■ TASK OBJECTIVE
Reproduce word for word every entry from the first one down through the entry that contains "blue trapezoid at (233, 183): moved", including both of those.

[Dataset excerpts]
## BEGIN

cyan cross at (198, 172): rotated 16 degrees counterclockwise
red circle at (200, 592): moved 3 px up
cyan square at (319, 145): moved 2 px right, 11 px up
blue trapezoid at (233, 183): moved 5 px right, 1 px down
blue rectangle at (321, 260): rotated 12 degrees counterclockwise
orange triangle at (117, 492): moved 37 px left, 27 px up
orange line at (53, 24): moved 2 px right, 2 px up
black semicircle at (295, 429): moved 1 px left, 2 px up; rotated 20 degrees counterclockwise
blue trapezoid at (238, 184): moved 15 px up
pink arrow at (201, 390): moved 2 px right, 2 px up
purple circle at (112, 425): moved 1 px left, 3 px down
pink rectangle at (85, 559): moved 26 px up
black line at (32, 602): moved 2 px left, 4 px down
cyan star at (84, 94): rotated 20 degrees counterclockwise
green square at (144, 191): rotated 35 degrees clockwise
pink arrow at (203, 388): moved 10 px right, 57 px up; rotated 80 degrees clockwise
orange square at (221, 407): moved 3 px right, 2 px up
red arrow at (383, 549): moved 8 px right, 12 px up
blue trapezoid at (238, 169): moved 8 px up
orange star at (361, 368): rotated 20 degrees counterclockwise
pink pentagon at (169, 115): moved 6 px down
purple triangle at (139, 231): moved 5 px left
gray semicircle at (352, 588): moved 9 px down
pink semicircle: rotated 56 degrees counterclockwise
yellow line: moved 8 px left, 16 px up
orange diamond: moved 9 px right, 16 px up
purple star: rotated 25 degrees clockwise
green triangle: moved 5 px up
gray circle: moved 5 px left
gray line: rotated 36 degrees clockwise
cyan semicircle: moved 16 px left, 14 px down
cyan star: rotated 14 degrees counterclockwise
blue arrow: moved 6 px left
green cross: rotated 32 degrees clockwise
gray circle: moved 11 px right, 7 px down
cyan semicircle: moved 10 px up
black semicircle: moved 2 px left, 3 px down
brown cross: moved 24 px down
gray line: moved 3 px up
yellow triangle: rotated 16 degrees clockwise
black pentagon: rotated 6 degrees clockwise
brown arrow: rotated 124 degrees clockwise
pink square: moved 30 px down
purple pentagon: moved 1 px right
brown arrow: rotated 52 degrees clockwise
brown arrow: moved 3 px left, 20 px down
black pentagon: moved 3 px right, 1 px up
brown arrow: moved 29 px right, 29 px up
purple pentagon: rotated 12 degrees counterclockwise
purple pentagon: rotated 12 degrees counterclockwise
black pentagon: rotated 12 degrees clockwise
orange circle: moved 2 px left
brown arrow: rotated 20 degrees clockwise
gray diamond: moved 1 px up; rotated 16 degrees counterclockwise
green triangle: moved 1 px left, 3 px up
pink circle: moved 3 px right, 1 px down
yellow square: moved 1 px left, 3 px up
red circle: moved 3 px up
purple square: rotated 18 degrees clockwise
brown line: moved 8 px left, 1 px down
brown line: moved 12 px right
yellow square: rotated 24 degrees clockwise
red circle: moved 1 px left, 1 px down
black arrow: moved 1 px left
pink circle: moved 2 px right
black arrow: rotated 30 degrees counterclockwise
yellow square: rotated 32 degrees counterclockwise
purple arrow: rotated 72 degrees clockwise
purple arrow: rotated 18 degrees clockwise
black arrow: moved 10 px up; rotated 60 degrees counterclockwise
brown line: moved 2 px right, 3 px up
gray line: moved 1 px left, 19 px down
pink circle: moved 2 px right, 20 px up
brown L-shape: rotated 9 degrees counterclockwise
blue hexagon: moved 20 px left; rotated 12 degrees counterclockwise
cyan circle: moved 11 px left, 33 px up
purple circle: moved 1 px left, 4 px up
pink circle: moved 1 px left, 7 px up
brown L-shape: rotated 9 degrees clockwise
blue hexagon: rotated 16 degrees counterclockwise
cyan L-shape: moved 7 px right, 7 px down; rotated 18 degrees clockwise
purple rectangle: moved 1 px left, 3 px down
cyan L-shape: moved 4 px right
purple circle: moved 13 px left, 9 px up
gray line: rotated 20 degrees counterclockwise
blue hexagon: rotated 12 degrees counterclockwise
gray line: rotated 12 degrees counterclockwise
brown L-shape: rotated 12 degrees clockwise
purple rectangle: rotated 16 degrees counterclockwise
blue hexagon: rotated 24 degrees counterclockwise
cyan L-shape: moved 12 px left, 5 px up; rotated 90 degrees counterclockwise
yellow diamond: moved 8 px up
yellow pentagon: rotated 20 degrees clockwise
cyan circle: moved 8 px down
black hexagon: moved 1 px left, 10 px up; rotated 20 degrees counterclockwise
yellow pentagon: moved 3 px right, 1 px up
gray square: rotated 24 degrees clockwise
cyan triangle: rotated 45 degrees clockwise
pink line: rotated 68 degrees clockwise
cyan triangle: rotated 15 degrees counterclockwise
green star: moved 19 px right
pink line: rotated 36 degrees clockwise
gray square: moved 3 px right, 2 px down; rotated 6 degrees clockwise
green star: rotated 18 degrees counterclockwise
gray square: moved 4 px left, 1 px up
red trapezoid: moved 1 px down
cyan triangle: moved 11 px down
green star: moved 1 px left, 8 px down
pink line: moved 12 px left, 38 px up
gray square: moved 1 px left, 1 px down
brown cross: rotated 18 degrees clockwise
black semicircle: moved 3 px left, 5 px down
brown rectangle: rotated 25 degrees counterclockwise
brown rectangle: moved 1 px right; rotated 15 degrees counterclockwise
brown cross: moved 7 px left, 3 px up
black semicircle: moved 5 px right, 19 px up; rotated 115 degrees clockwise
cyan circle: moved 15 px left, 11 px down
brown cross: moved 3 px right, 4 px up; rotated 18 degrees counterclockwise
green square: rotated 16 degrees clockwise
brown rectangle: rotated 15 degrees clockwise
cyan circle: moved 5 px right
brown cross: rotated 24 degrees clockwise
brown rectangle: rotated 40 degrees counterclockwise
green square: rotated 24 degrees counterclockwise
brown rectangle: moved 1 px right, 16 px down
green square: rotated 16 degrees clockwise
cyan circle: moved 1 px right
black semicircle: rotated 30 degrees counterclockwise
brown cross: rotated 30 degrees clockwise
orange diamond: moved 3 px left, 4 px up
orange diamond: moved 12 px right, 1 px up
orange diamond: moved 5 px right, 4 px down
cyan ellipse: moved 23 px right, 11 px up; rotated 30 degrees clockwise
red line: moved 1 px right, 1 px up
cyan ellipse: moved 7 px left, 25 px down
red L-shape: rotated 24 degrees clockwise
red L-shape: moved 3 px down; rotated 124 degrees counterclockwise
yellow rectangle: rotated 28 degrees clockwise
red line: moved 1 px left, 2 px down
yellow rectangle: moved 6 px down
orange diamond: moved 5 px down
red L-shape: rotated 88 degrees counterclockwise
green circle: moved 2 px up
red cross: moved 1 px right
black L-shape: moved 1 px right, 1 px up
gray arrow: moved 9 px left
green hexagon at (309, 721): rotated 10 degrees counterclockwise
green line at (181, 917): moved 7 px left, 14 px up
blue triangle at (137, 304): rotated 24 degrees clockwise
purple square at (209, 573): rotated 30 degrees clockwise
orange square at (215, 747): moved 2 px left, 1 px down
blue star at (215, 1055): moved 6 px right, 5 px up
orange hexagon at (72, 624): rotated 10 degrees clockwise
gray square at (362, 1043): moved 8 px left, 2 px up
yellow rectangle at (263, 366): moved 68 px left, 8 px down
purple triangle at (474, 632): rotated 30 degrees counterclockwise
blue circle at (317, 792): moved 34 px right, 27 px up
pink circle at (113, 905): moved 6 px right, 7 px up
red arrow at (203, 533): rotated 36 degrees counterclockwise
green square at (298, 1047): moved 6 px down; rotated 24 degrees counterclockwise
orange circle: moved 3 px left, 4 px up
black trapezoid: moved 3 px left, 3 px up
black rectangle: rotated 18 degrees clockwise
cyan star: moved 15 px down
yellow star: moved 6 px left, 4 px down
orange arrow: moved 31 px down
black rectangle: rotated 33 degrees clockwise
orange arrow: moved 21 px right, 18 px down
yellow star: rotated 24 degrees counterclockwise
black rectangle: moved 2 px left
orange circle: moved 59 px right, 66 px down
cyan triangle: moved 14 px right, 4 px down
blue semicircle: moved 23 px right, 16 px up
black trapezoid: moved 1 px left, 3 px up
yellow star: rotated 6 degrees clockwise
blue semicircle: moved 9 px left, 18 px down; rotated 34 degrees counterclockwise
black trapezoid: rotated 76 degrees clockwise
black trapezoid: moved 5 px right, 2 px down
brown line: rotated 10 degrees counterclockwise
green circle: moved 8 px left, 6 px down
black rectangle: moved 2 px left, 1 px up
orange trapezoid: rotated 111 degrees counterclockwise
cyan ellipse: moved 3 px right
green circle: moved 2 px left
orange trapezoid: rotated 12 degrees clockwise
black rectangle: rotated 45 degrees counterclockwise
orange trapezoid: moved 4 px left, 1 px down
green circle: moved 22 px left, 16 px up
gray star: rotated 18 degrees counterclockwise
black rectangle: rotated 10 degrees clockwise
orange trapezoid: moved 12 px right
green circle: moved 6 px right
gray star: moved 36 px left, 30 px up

## END

■ THE OUTPUT
cyan cross at (198, 172): rotated 16 degrees counterclockwise
red circle at (200, 592): moved 3 px up
cyan square at (319, 145): moved 2 px right, 11 px up
blue trapezoid at (233, 183): moved 5 px right, 1 px down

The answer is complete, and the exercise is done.